* Material provided *
+ + +

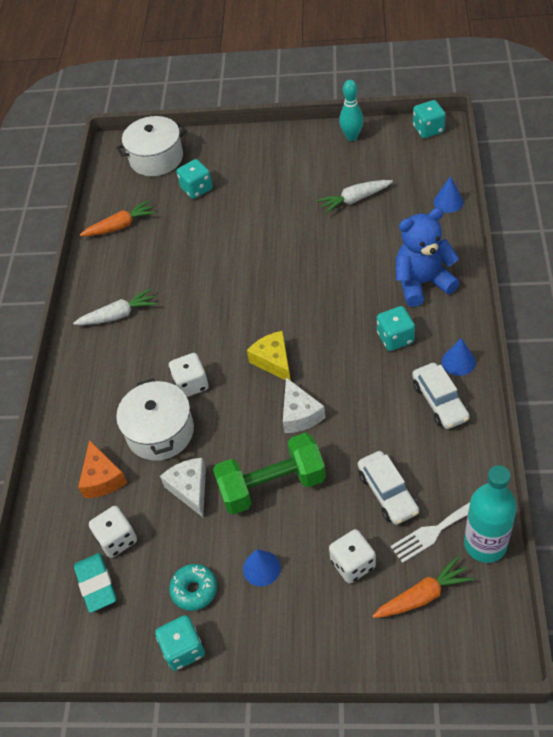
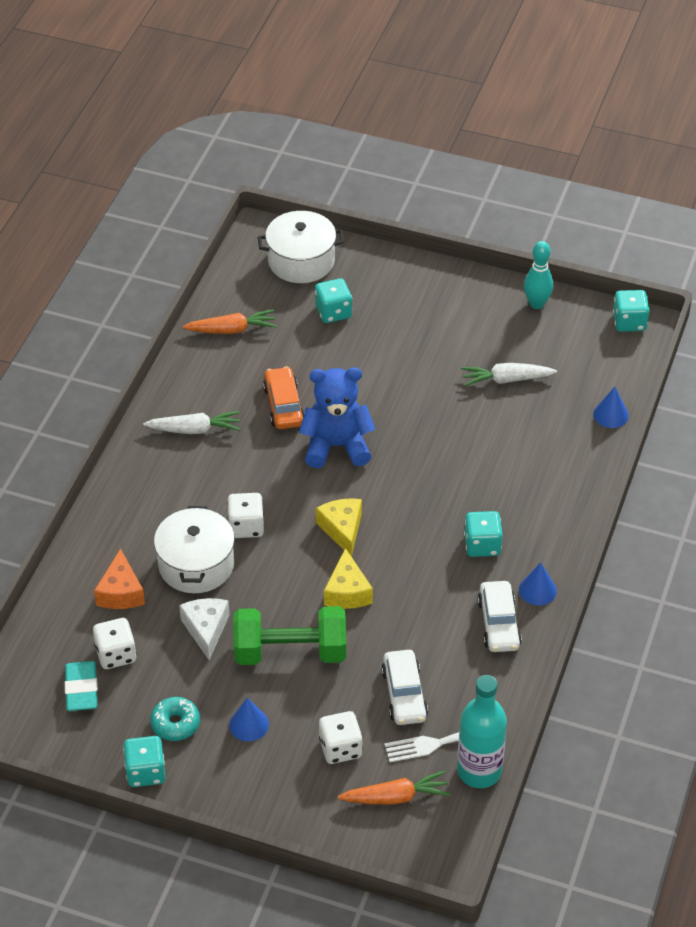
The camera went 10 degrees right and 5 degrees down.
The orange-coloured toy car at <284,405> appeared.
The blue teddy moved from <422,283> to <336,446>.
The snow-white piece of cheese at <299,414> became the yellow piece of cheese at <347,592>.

+ + +

* Task to complete *
A verbatim transcription of the listing is expected, with no pictures included.

* Result *
The camera went 10 degrees right and 5 degrees down.
The orange-coloured toy car at <284,405> appeared.
The blue teddy moved from <422,283> to <336,446>.
The snow-white piece of cheese at <299,414> became the yellow piece of cheese at <347,592>.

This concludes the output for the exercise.